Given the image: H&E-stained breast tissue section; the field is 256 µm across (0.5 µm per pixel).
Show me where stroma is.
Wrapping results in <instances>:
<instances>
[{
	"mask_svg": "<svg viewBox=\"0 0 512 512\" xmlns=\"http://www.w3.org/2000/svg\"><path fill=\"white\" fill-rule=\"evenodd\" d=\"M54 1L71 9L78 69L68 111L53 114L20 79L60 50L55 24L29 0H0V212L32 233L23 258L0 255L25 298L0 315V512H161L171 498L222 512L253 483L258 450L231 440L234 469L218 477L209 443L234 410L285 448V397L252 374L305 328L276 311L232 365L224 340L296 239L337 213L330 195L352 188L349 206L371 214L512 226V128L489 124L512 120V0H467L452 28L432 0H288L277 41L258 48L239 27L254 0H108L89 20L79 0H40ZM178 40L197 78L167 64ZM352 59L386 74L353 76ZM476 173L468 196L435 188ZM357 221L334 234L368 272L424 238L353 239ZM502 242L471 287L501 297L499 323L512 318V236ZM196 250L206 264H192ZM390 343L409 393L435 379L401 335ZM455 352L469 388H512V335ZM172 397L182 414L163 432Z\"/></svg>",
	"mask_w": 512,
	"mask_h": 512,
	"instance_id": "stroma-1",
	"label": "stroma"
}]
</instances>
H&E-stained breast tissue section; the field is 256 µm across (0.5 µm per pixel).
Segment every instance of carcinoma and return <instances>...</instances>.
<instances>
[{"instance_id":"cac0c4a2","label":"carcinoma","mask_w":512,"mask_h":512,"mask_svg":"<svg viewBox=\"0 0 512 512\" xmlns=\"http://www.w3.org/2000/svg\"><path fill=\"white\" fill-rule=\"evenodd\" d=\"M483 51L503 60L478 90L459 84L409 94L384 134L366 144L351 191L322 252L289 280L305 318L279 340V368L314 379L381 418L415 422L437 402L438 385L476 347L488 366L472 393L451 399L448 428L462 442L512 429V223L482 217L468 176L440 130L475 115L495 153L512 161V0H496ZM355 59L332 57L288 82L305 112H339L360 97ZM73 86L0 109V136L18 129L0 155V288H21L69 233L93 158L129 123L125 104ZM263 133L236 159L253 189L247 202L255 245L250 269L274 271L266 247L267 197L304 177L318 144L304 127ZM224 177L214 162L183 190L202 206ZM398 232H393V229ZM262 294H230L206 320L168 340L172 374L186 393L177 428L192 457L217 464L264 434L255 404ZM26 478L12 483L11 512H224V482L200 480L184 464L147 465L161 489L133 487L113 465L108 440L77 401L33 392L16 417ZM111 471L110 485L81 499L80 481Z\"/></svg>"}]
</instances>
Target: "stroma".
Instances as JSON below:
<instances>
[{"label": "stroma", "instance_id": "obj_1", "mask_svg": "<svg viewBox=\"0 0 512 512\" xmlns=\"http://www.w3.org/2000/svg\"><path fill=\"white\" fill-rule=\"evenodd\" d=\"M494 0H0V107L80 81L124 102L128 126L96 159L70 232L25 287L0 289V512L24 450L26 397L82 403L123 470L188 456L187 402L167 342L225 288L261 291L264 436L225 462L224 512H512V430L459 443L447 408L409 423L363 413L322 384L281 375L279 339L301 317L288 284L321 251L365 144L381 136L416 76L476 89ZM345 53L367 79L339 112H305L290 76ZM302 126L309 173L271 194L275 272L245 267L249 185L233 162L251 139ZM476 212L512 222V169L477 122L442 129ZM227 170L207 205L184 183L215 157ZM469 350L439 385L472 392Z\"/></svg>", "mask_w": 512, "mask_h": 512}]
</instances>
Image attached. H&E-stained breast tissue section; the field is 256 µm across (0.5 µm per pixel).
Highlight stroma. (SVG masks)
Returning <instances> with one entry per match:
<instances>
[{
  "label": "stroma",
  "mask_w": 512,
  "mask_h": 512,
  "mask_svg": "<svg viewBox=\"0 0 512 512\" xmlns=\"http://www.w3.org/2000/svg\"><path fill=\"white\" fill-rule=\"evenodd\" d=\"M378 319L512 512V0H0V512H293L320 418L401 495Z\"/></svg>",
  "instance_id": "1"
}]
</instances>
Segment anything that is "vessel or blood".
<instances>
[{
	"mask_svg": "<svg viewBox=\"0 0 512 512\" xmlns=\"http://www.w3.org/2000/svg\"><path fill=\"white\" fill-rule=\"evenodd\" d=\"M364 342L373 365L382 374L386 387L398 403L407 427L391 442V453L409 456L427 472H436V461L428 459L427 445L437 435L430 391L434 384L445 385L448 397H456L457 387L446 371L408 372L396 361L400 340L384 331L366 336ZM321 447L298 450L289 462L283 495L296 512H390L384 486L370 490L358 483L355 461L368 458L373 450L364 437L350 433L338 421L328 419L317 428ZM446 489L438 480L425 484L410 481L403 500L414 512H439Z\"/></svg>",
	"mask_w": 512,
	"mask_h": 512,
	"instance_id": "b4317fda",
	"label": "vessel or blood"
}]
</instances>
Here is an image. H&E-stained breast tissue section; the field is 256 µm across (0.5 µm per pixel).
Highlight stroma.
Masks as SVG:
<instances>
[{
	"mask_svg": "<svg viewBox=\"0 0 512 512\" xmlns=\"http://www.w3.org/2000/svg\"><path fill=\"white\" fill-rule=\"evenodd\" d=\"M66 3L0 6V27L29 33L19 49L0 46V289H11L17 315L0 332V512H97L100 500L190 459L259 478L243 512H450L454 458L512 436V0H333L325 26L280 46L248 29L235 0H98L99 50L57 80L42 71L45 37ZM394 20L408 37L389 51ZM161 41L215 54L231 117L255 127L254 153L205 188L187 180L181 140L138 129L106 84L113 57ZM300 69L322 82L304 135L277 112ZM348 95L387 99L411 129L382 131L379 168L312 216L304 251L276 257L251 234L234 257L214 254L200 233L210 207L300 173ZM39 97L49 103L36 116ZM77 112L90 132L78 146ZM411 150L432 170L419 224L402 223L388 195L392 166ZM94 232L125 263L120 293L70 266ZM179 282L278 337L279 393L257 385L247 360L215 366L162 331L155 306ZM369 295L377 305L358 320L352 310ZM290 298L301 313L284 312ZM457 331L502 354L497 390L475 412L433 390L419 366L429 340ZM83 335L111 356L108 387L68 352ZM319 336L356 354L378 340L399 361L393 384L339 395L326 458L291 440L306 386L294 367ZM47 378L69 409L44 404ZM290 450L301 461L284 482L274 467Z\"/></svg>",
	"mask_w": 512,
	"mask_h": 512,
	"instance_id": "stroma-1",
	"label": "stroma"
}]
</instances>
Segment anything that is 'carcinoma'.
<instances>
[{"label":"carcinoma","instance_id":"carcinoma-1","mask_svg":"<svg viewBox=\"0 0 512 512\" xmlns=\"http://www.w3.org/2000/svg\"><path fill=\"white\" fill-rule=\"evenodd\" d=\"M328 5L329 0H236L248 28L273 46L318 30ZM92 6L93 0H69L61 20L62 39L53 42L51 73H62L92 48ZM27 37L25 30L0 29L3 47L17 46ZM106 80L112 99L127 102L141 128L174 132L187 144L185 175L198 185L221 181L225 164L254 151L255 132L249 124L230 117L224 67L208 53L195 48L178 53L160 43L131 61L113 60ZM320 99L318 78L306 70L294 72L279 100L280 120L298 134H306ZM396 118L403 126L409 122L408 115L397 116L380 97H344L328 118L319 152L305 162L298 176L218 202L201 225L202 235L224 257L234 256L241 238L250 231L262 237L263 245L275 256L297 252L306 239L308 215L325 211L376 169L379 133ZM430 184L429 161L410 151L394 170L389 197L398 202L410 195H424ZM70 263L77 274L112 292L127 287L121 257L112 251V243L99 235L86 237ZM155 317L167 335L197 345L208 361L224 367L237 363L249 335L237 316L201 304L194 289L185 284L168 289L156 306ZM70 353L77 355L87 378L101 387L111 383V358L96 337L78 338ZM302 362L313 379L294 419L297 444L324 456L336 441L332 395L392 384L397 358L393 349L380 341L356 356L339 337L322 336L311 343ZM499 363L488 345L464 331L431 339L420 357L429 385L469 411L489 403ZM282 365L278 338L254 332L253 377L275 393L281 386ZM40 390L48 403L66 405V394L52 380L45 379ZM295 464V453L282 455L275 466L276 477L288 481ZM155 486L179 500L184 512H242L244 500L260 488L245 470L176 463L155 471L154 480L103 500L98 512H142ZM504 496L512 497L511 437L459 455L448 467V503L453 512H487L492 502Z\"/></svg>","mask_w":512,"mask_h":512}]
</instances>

* * *

PROBLEM STATEMENT:
Each line holding "anything" must be found and copied.

THE REPLY:
Segment anything that is "vessel or blood".
Segment anything that is 'carcinoma'.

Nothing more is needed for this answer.